WHAT THIS TASK INVOLVES: Report the tally of lines in the material below that have the string "soap", with no other output.

DATASET ENTRIES:

============

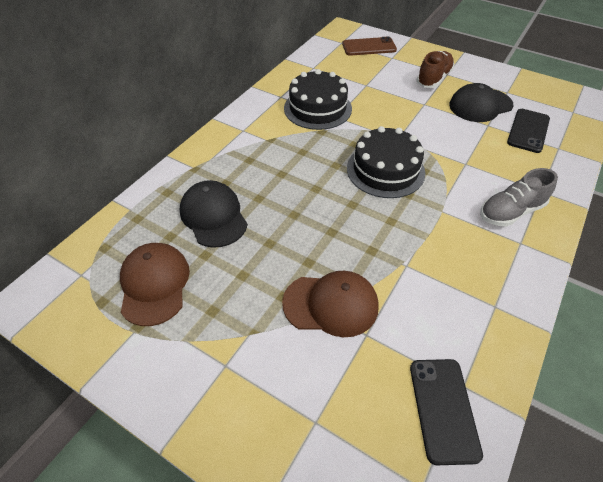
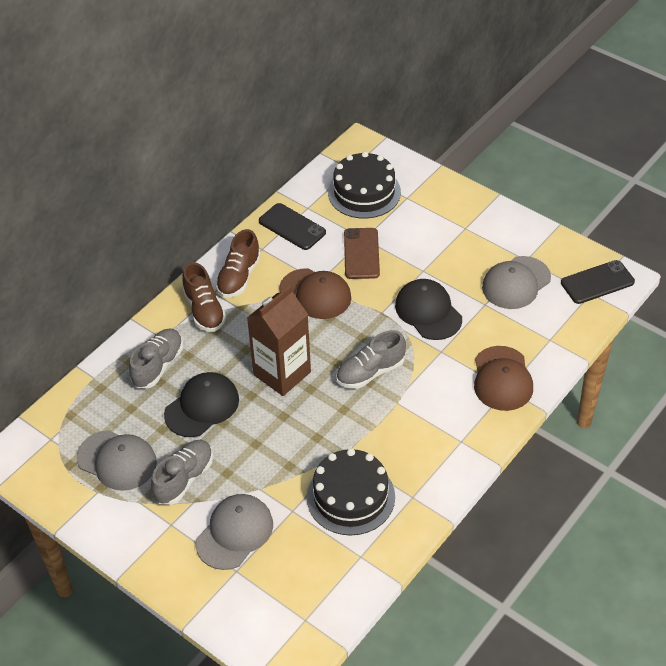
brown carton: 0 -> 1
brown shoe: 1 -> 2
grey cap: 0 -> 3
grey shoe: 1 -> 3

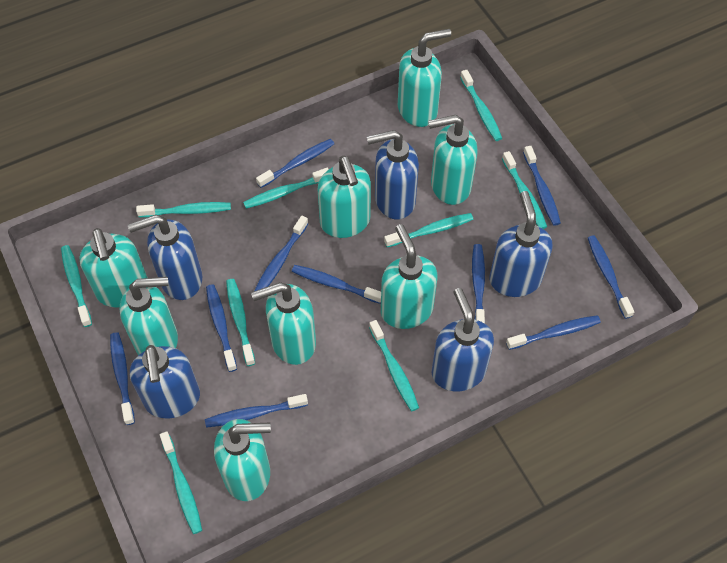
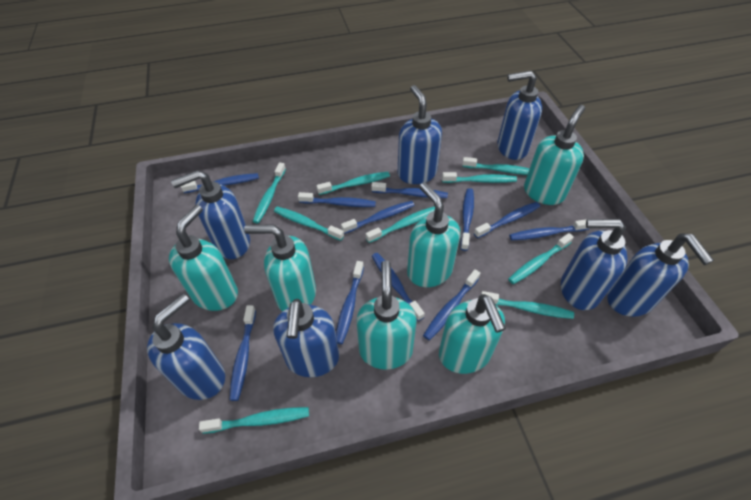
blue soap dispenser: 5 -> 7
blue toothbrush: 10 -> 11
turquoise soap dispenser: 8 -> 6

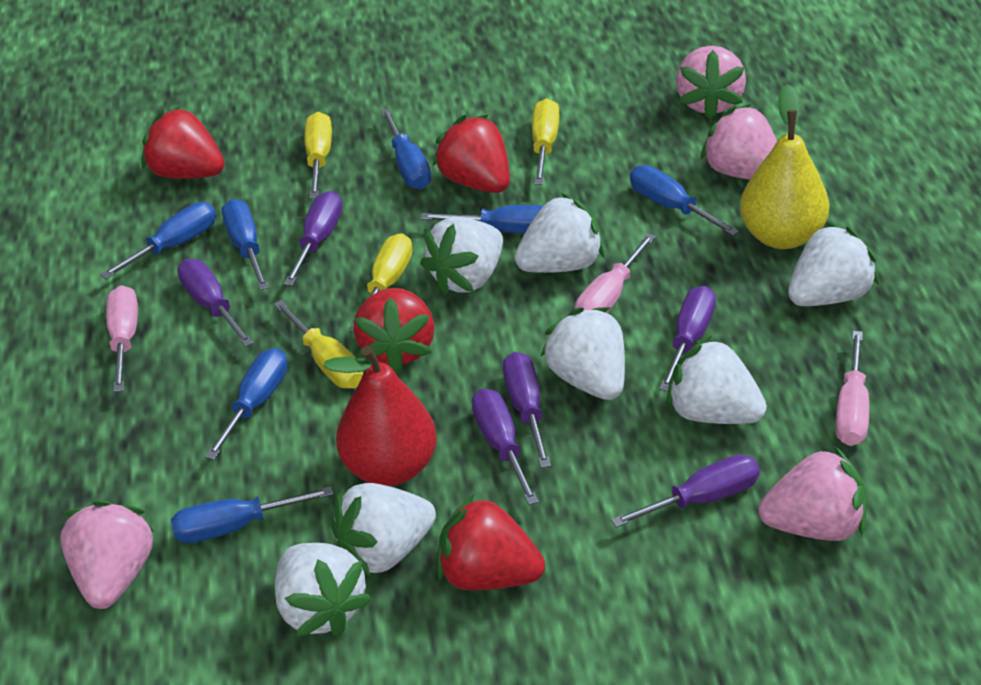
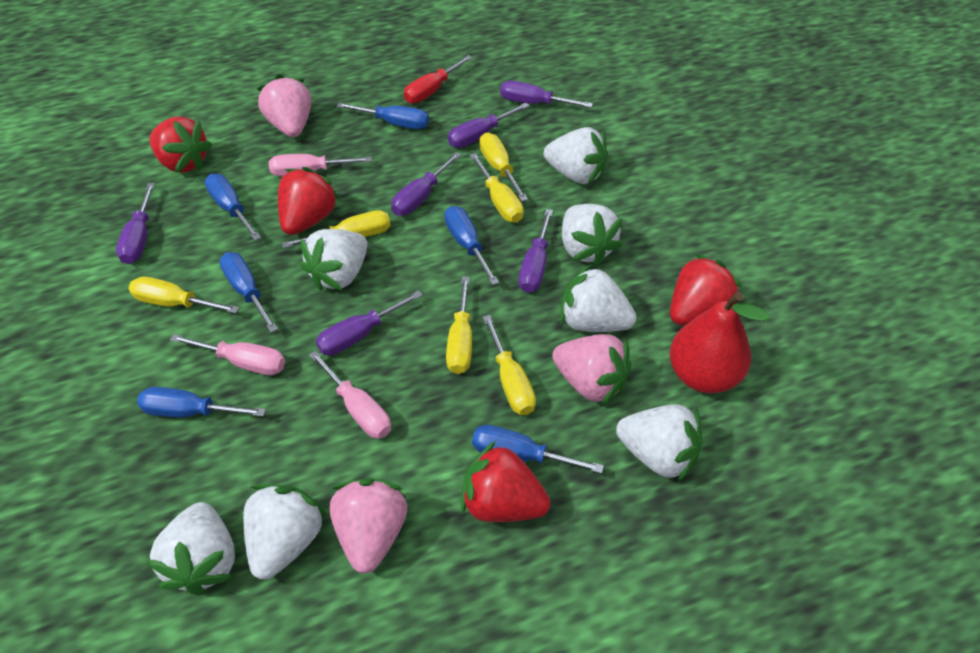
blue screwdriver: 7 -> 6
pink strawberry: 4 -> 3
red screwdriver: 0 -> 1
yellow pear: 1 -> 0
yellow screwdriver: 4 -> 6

============

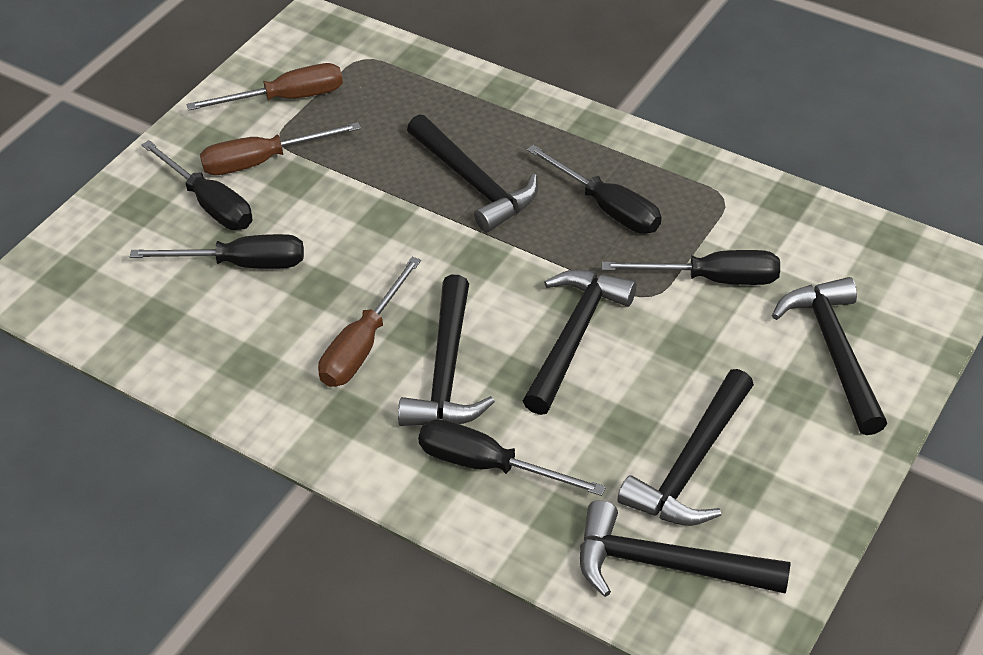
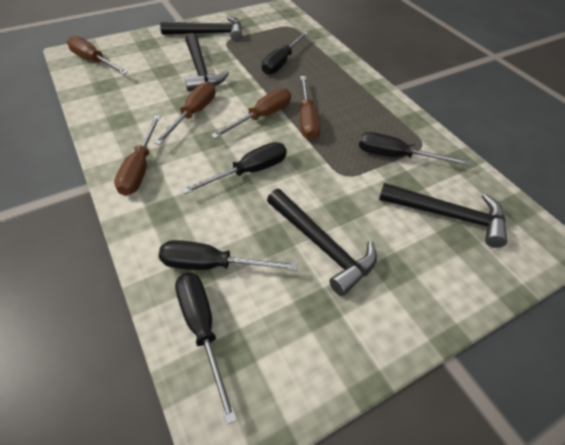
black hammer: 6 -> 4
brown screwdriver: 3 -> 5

============

OUTPUT FOR THIS EXERCISE: 2